• _EXERCISE GOAL_
Rewrite the listing below, replacing every instance of "none" with "blank" and leaving all other text unchanged. Omit the pictures from your answer.

Collected data:
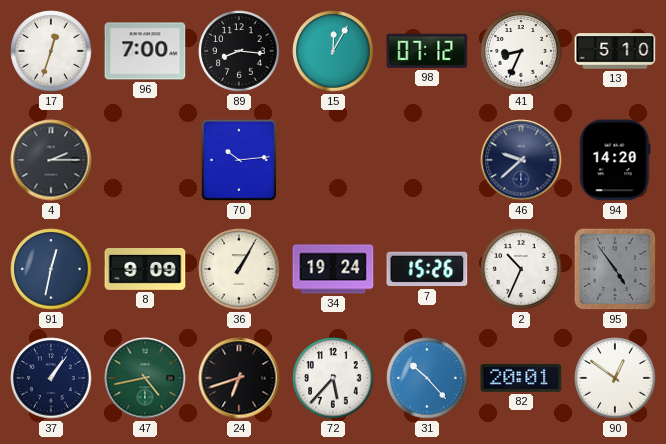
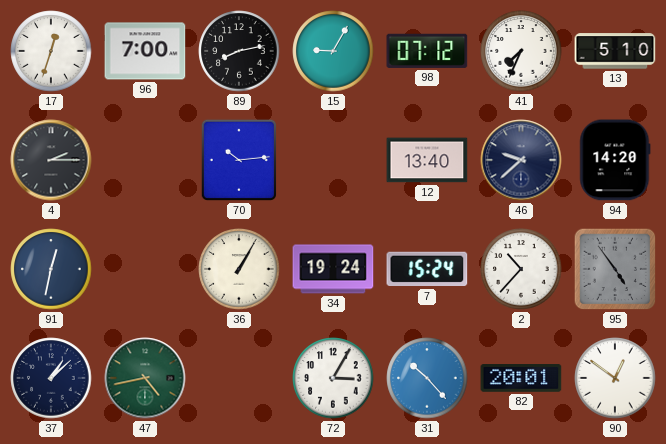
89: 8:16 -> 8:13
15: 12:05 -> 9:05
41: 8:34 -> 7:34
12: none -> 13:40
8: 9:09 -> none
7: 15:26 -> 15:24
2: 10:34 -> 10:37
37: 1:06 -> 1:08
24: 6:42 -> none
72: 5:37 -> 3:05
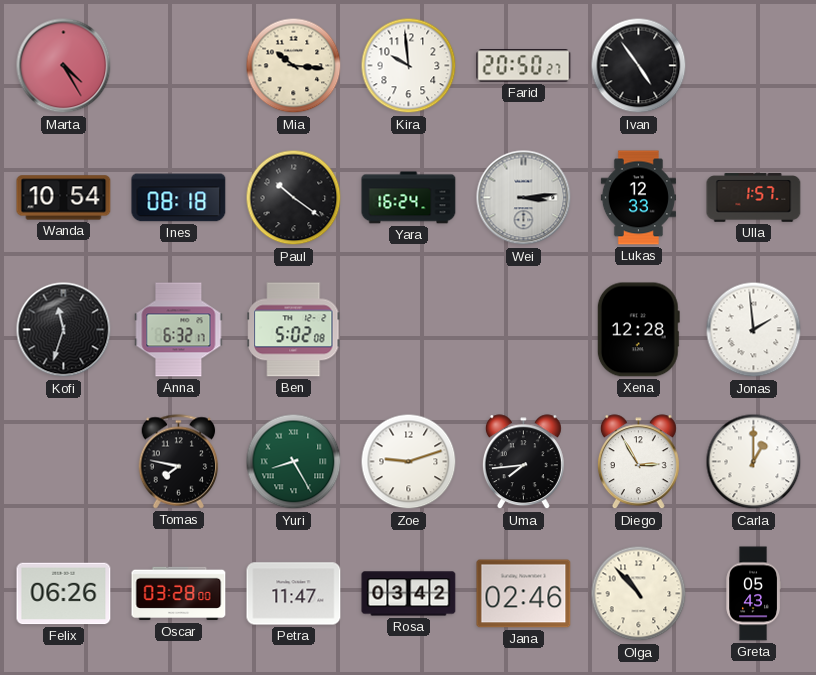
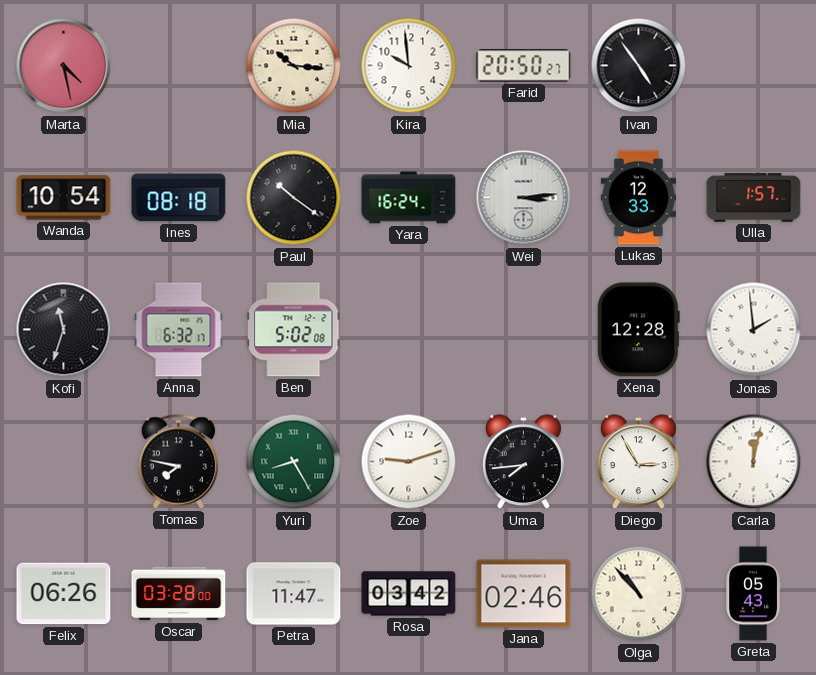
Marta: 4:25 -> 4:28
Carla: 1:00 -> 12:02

• _COMPLETE RESPONSE_
89: 8:16 -> 8:13
15: 12:05 -> 9:05
41: 8:34 -> 7:34
12: blank -> 13:40
8: 9:09 -> blank
7: 15:26 -> 15:24
2: 10:34 -> 10:37
37: 1:06 -> 1:08
24: 6:42 -> blank
72: 5:37 -> 3:05
Marta: 4:25 -> 4:28
Carla: 1:00 -> 12:02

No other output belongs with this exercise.